* What is expected
Copy out every line holding the string "left" from the records below.

BEGIN Exercise input

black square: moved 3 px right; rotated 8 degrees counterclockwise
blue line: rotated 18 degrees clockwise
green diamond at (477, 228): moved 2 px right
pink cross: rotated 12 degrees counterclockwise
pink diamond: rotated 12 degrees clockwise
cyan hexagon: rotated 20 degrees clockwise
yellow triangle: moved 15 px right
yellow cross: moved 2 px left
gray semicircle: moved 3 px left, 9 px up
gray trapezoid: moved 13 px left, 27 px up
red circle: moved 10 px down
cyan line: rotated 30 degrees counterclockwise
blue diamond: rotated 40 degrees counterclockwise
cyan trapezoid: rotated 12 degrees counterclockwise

END Exercise input

* Reply
yellow cross: moved 2 px left
gray semicircle: moved 3 px left, 9 px up
gray trapezoid: moved 13 px left, 27 px up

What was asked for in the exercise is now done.